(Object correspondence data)
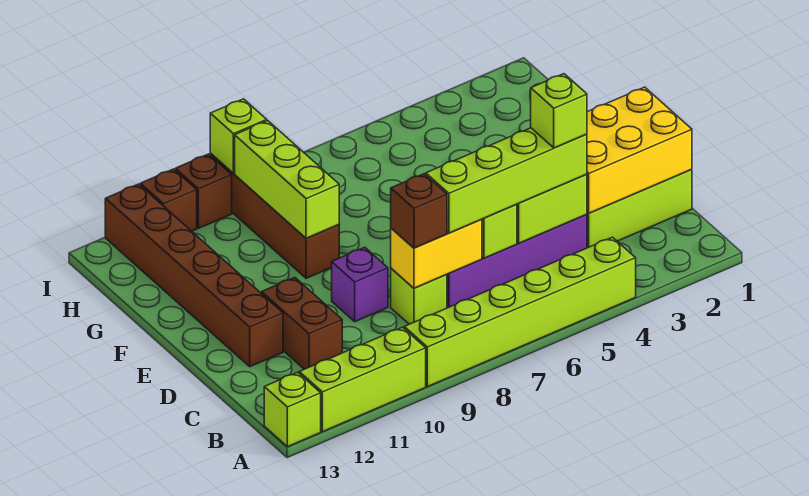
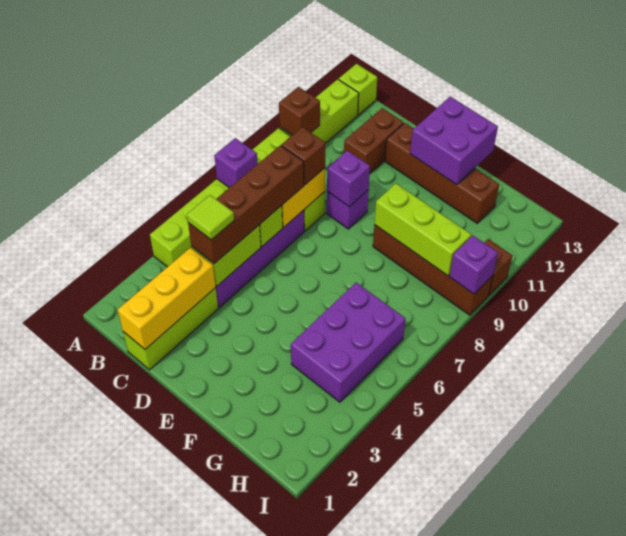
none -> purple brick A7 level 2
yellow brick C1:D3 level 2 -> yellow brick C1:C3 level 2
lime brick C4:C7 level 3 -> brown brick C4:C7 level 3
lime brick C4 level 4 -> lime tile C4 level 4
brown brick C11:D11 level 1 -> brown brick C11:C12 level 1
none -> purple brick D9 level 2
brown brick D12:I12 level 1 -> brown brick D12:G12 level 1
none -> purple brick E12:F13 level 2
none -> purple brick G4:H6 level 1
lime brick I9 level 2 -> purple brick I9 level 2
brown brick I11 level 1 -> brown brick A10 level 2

==

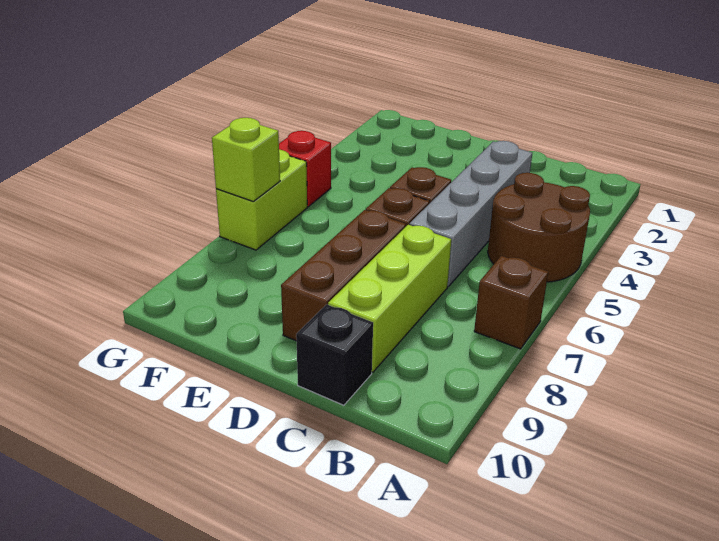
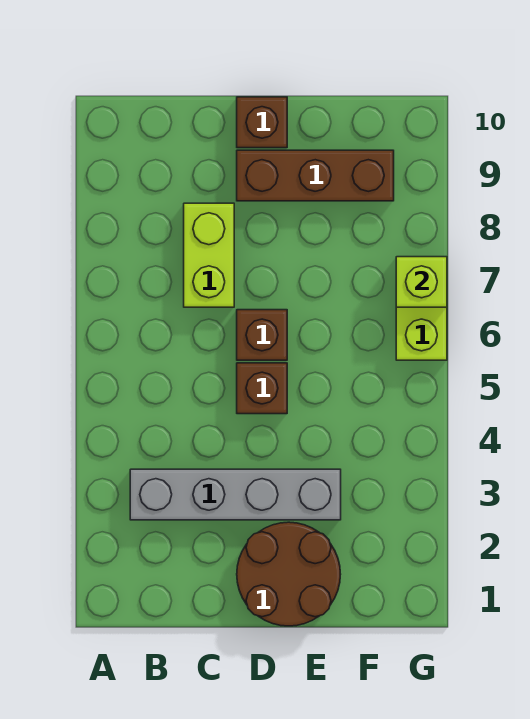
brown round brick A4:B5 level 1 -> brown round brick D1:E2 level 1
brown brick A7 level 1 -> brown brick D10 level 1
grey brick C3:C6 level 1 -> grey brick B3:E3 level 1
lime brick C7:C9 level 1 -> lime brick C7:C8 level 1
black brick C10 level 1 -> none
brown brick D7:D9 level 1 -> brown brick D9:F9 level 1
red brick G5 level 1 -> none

### INSTRUCTIONS TO FOLLOW
Copy out the lines above with "brown" in them.

### RESPONSE AREA
lime brick C4:C7 level 3 -> brown brick C4:C7 level 3
brown brick C11:D11 level 1 -> brown brick C11:C12 level 1
brown brick D12:I12 level 1 -> brown brick D12:G12 level 1
brown brick I11 level 1 -> brown brick A10 level 2
brown round brick A4:B5 level 1 -> brown round brick D1:E2 level 1
brown brick A7 level 1 -> brown brick D10 level 1
brown brick D7:D9 level 1 -> brown brick D9:F9 level 1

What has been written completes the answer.